Stored data entries:
◆ ◆ ◆ ◆

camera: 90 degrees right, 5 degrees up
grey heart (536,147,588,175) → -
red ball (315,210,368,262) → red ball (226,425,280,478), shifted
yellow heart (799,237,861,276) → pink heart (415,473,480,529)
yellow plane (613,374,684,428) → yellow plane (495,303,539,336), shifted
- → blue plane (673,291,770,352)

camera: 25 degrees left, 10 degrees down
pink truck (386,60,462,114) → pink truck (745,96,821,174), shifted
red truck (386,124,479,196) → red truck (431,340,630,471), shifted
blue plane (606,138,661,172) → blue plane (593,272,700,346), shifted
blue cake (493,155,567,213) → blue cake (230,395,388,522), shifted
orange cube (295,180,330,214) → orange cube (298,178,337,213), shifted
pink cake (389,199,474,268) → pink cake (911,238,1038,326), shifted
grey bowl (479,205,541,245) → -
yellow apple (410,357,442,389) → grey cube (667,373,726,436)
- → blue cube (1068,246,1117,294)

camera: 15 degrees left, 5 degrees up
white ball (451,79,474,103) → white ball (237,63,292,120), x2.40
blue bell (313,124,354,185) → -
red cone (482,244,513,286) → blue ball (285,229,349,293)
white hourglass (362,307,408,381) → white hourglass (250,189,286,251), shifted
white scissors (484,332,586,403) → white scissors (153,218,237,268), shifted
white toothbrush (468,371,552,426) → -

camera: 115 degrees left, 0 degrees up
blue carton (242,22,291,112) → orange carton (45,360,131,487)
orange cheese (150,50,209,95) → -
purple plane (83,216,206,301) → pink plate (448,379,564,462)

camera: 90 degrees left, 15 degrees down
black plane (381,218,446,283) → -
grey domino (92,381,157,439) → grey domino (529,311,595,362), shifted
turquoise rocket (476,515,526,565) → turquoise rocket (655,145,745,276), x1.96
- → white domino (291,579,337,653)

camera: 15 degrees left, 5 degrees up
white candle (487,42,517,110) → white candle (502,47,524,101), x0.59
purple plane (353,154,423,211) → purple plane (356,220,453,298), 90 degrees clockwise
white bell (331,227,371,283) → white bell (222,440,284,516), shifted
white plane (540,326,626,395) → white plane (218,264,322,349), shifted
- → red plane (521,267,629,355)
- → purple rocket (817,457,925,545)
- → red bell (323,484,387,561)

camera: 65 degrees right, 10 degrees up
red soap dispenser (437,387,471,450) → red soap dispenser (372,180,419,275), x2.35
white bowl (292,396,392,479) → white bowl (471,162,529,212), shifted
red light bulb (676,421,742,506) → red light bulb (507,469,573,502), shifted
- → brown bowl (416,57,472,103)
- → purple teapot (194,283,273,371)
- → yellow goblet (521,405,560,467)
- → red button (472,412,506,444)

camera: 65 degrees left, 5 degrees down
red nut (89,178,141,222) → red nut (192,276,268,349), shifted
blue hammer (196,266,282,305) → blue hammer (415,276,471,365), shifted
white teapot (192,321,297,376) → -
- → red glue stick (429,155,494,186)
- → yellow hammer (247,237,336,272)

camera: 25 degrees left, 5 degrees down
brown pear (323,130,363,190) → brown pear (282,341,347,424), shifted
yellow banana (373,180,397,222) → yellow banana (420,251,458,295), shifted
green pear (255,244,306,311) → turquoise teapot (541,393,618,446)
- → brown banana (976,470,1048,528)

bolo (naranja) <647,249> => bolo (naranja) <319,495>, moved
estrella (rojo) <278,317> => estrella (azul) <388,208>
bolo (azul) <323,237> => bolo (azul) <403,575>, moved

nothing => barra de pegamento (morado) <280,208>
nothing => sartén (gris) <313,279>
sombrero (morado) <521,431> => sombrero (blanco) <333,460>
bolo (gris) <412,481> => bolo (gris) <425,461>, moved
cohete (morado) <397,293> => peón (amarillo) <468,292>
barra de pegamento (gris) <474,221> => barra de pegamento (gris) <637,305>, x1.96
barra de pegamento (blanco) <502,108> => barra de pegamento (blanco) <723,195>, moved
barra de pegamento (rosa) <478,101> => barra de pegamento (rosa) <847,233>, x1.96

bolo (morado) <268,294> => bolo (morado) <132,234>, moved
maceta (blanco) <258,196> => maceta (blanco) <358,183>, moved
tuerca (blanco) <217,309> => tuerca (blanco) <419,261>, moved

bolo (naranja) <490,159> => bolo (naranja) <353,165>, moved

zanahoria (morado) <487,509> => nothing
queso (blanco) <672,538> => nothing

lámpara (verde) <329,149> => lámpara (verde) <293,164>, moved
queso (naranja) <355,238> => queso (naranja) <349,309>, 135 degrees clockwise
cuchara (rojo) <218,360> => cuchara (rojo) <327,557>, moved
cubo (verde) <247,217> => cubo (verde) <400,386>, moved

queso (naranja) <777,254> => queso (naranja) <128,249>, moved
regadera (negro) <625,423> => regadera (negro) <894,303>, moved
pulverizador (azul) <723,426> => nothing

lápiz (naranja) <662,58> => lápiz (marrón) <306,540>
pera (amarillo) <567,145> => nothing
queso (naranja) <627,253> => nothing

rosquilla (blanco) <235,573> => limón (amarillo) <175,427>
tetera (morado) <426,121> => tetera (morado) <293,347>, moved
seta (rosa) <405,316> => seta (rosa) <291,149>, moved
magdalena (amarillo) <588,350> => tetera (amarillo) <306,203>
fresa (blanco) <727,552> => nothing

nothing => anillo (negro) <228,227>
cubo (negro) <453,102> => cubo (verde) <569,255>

◆ ◆ ◆ ◆

• [TASK ITEM] From the first line of the data above to the line holding "blue bell (313,124,354,185)", reproduce each line exactly; emit no other lines.

• [SOLUTION TO THE PROBLEM]
camera: 90 degrees right, 5 degrees up
grey heart (536,147,588,175) → -
red ball (315,210,368,262) → red ball (226,425,280,478), shifted
yellow heart (799,237,861,276) → pink heart (415,473,480,529)
yellow plane (613,374,684,428) → yellow plane (495,303,539,336), shifted
- → blue plane (673,291,770,352)

camera: 25 degrees left, 10 degrees down
pink truck (386,60,462,114) → pink truck (745,96,821,174), shifted
red truck (386,124,479,196) → red truck (431,340,630,471), shifted
blue plane (606,138,661,172) → blue plane (593,272,700,346), shifted
blue cake (493,155,567,213) → blue cake (230,395,388,522), shifted
orange cube (295,180,330,214) → orange cube (298,178,337,213), shifted
pink cake (389,199,474,268) → pink cake (911,238,1038,326), shifted
grey bowl (479,205,541,245) → -
yellow apple (410,357,442,389) → grey cube (667,373,726,436)
- → blue cube (1068,246,1117,294)

camera: 15 degrees left, 5 degrees up
white ball (451,79,474,103) → white ball (237,63,292,120), x2.40
blue bell (313,124,354,185) → -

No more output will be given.